- ENTRIES PROVIDED:
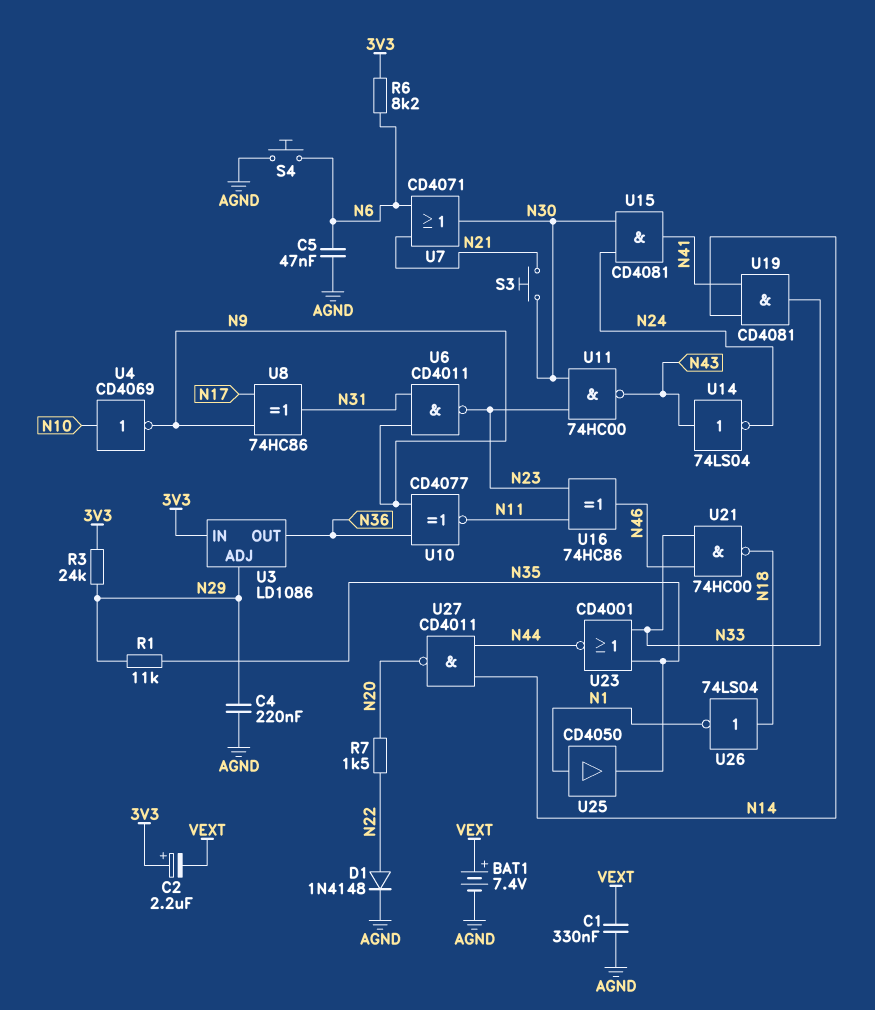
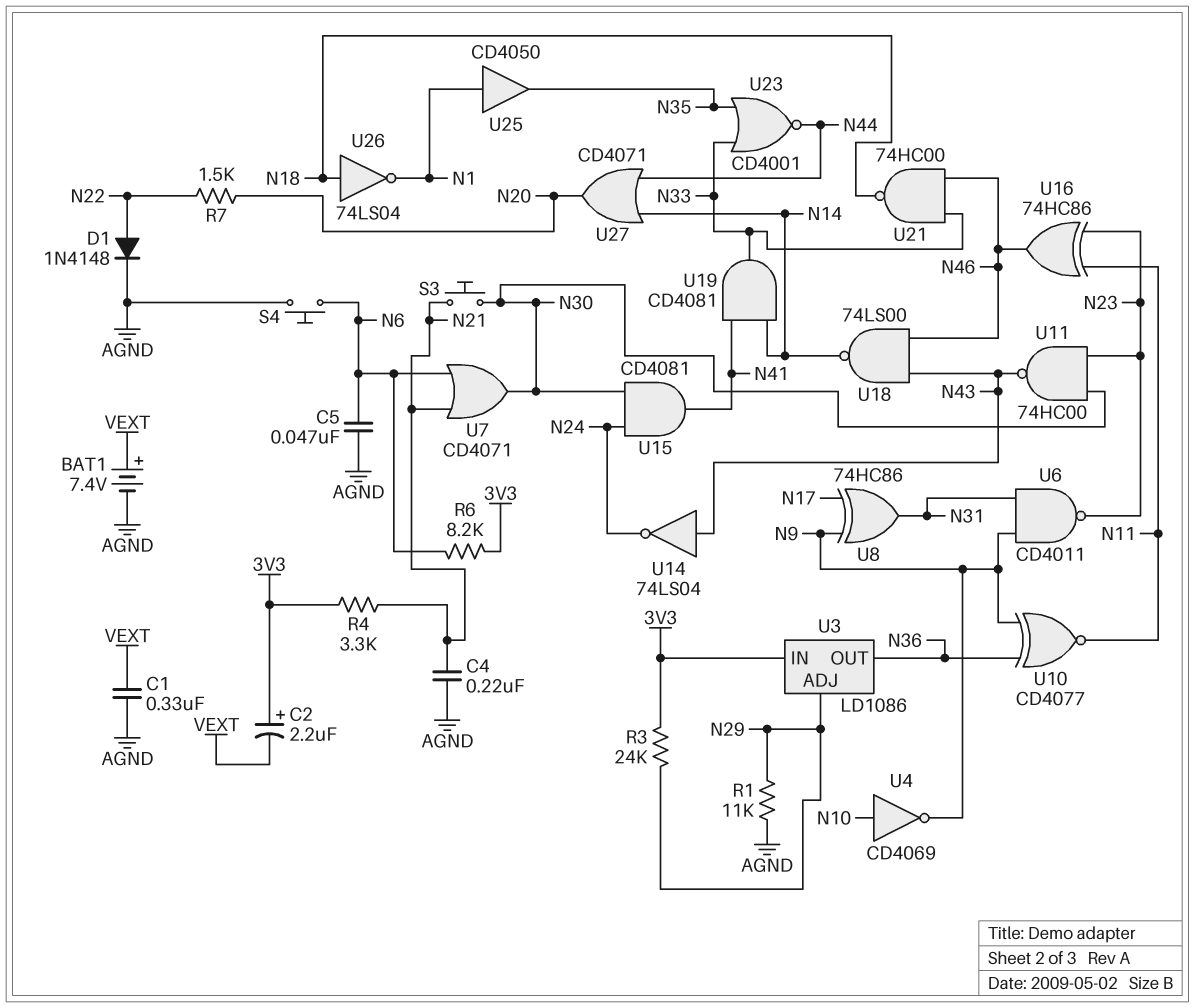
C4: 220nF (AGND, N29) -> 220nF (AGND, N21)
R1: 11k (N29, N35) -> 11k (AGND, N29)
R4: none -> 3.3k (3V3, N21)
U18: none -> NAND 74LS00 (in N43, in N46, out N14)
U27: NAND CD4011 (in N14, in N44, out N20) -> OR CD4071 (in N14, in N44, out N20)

- TASK DIRECTIONS:
An exact, picture-free copy of the entries is required.

- SOLUTION FOR THIS EXERCISE:
C4: 220nF (AGND, N29) -> 220nF (AGND, N21)
R1: 11k (N29, N35) -> 11k (AGND, N29)
R4: none -> 3.3k (3V3, N21)
U18: none -> NAND 74LS00 (in N43, in N46, out N14)
U27: NAND CD4011 (in N14, in N44, out N20) -> OR CD4071 (in N14, in N44, out N20)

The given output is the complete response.